> [Dataset content]:
[Start of Attachment]

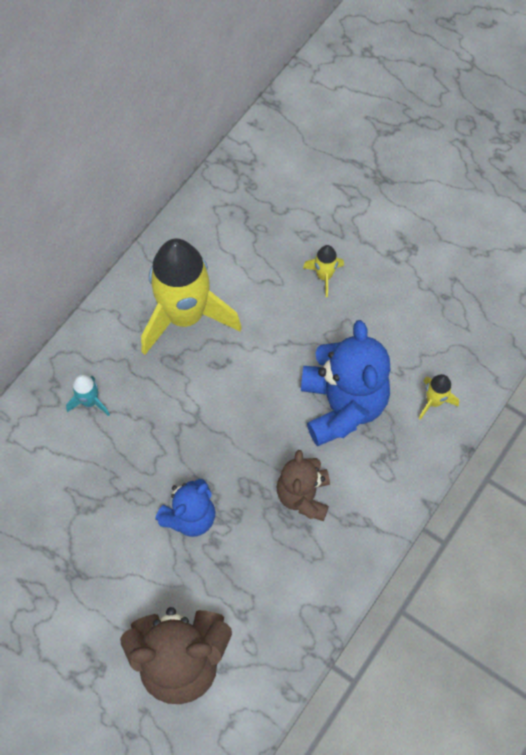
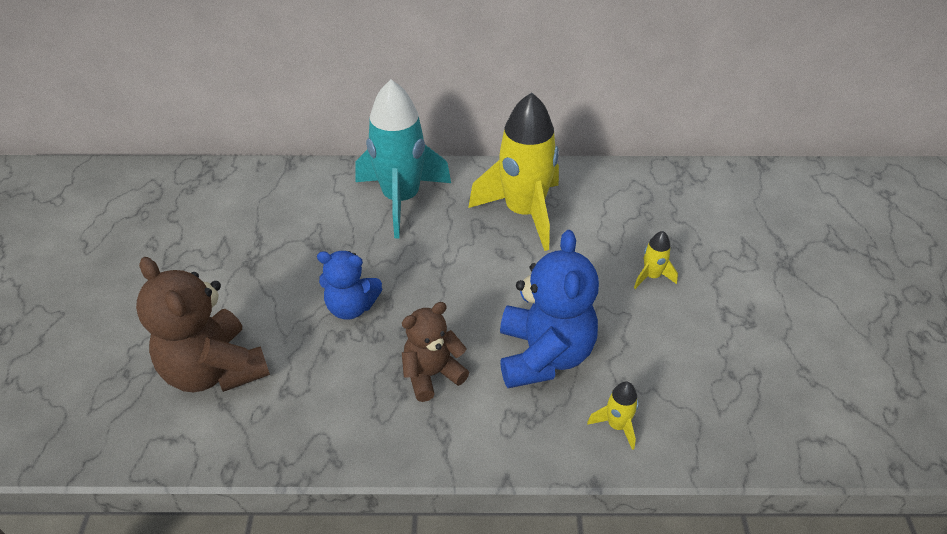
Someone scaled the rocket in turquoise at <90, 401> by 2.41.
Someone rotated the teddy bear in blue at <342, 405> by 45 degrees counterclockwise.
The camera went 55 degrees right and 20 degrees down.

[End of Attachment]

From the line containing "Someone rotated the" down to the end of the listing above, return each line exactly as it appears and nothing more.

> [Answer to the problem]:
Someone rotated the teddy bear in blue at <342, 405> by 45 degrees counterclockwise.
The camera went 55 degrees right and 20 degrees down.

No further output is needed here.